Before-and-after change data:
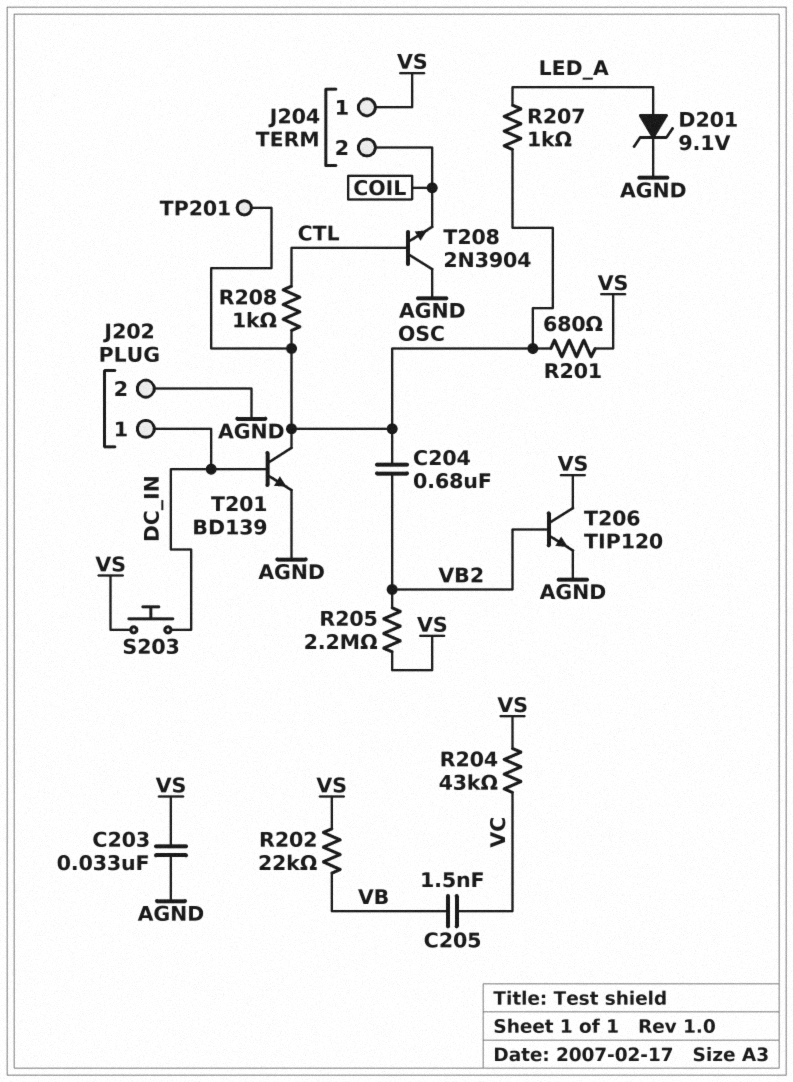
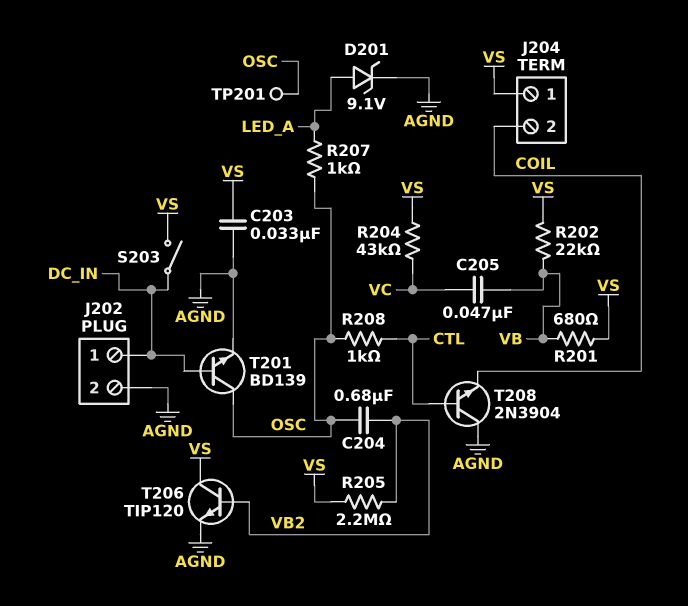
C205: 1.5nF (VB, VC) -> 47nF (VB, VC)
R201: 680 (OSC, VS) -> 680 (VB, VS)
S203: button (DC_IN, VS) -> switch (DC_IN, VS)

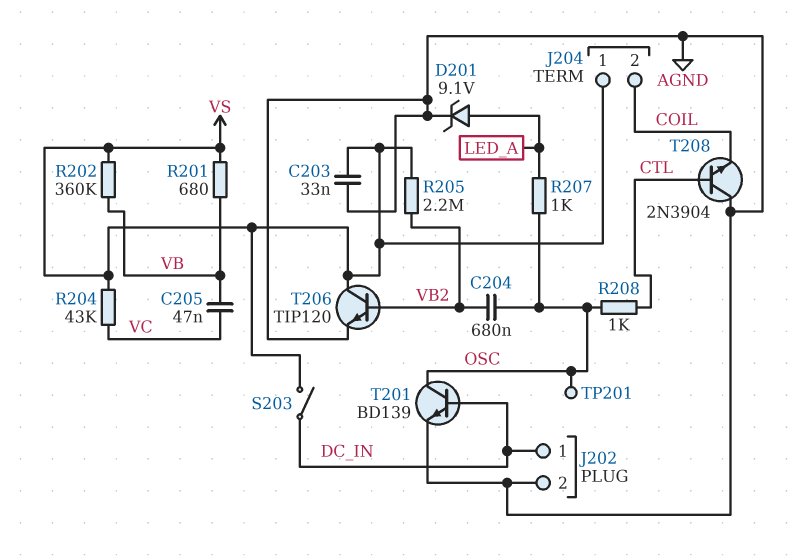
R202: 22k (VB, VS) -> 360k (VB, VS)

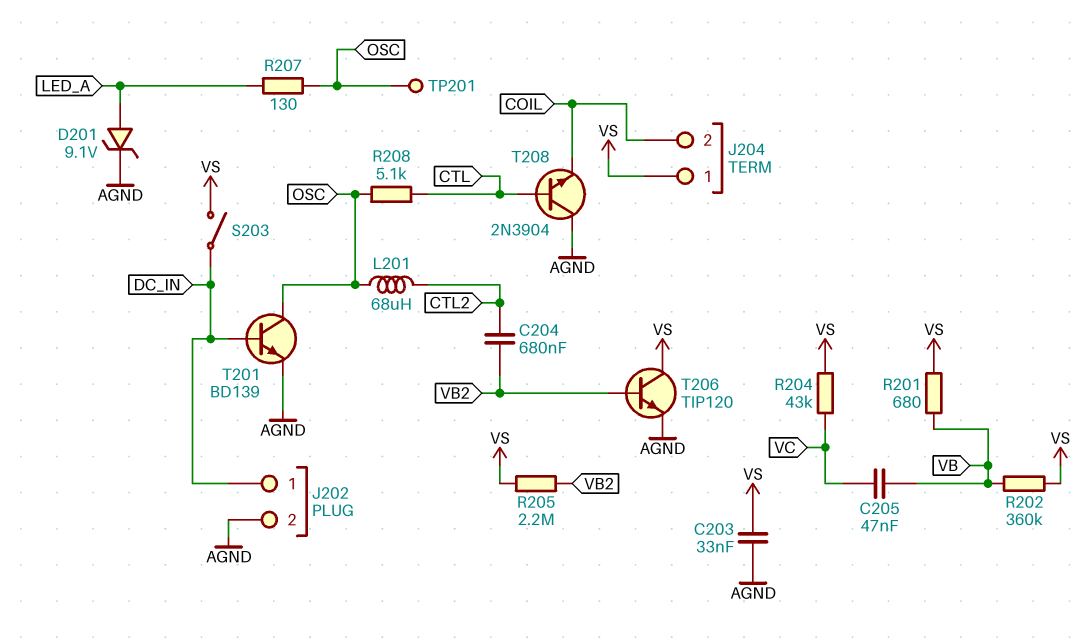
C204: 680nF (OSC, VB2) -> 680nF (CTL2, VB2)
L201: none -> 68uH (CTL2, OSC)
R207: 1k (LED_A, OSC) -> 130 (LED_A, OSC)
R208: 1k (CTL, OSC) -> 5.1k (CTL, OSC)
---
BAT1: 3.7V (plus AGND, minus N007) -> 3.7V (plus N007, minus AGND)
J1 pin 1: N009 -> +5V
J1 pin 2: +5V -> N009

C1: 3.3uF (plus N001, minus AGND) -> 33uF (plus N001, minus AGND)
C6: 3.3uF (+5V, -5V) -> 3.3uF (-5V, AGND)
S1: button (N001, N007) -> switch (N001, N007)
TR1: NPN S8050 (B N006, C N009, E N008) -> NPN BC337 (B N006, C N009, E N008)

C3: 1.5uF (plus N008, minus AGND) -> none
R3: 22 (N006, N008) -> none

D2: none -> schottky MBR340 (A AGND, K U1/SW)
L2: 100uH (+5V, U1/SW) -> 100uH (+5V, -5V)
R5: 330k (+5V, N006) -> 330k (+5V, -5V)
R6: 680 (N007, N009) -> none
---
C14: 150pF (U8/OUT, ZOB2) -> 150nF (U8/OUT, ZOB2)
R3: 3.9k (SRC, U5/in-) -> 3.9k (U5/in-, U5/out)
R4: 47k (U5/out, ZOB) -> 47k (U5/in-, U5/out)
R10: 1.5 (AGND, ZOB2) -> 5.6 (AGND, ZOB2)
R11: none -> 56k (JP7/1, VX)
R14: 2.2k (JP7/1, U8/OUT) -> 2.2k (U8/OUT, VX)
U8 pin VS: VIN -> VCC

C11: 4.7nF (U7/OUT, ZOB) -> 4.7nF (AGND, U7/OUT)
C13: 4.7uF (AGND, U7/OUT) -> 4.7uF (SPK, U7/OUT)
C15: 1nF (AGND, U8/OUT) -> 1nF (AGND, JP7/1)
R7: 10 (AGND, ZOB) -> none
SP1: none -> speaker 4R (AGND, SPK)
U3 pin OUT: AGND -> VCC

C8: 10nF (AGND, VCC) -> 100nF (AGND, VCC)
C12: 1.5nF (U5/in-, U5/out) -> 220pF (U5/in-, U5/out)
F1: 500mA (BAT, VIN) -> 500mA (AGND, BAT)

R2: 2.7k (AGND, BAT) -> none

**WHAT TO DO:**
Which lines above run from the one containing "S1: button (N001, N007)" down to the one containing "R6: 680 (N007, N009) -> none"? Repeat exactly those, both ends included, and nothing else.

**RESULT OF THE EXERCISE:**
S1: button (N001, N007) -> switch (N001, N007)
TR1: NPN S8050 (B N006, C N009, E N008) -> NPN BC337 (B N006, C N009, E N008)

C3: 1.5uF (plus N008, minus AGND) -> none
R3: 22 (N006, N008) -> none

D2: none -> schottky MBR340 (A AGND, K U1/SW)
L2: 100uH (+5V, U1/SW) -> 100uH (+5V, -5V)
R5: 330k (+5V, N006) -> 330k (+5V, -5V)
R6: 680 (N007, N009) -> none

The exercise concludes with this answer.